Object transformation records:
• • • • •

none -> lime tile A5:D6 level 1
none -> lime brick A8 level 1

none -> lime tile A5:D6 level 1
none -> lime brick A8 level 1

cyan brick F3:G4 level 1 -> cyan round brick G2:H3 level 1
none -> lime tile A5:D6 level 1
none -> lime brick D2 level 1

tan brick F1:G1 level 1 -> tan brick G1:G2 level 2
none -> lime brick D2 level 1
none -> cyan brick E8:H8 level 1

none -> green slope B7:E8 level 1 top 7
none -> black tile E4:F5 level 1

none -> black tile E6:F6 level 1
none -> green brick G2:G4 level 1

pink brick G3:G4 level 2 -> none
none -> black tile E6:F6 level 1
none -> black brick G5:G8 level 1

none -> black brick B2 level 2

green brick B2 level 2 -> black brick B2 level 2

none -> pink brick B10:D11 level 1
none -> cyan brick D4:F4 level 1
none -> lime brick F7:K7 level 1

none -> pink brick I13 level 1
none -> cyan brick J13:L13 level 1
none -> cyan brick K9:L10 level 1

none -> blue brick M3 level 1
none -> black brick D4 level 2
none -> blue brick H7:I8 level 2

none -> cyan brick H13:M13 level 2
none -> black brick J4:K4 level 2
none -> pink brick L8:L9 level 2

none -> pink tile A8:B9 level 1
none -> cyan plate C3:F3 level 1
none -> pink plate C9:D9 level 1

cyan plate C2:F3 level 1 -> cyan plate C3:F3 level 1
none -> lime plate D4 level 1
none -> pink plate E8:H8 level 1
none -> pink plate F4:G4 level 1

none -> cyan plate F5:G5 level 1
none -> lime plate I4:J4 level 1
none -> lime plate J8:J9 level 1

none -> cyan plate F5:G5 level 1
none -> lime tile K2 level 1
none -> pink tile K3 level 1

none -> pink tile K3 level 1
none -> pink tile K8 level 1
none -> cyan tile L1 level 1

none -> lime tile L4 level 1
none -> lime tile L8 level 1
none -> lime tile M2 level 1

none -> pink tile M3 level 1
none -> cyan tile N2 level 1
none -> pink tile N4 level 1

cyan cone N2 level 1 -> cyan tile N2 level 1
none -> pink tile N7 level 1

• • • • •

▶ [WORK REQUEST]: Transcribe the entries exactly, and make each line match the original.

▶ [FINISHED EXERCISE]:
none -> lime tile A5:D6 level 1
none -> lime brick A8 level 1

none -> lime tile A5:D6 level 1
none -> lime brick A8 level 1

cyan brick F3:G4 level 1 -> cyan round brick G2:H3 level 1
none -> lime tile A5:D6 level 1
none -> lime brick D2 level 1

tan brick F1:G1 level 1 -> tan brick G1:G2 level 2
none -> lime brick D2 level 1
none -> cyan brick E8:H8 level 1

none -> green slope B7:E8 level 1 top 7
none -> black tile E4:F5 level 1

none -> black tile E6:F6 level 1
none -> green brick G2:G4 level 1

pink brick G3:G4 level 2 -> none
none -> black tile E6:F6 level 1
none -> black brick G5:G8 level 1

none -> black brick B2 level 2

green brick B2 level 2 -> black brick B2 level 2

none -> pink brick B10:D11 level 1
none -> cyan brick D4:F4 level 1
none -> lime brick F7:K7 level 1

none -> pink brick I13 level 1
none -> cyan brick J13:L13 level 1
none -> cyan brick K9:L10 level 1

none -> blue brick M3 level 1
none -> black brick D4 level 2
none -> blue brick H7:I8 level 2

none -> cyan brick H13:M13 level 2
none -> black brick J4:K4 level 2
none -> pink brick L8:L9 level 2

none -> pink tile A8:B9 level 1
none -> cyan plate C3:F3 level 1
none -> pink plate C9:D9 level 1

cyan plate C2:F3 level 1 -> cyan plate C3:F3 level 1
none -> lime plate D4 level 1
none -> pink plate E8:H8 level 1
none -> pink plate F4:G4 level 1

none -> cyan plate F5:G5 level 1
none -> lime plate I4:J4 level 1
none -> lime plate J8:J9 level 1

none -> cyan plate F5:G5 level 1
none -> lime tile K2 level 1
none -> pink tile K3 level 1

none -> pink tile K3 level 1
none -> pink tile K8 level 1
none -> cyan tile L1 level 1

none -> lime tile L4 level 1
none -> lime tile L8 level 1
none -> lime tile M2 level 1

none -> pink tile M3 level 1
none -> cyan tile N2 level 1
none -> pink tile N4 level 1

cyan cone N2 level 1 -> cyan tile N2 level 1
none -> pink tile N7 level 1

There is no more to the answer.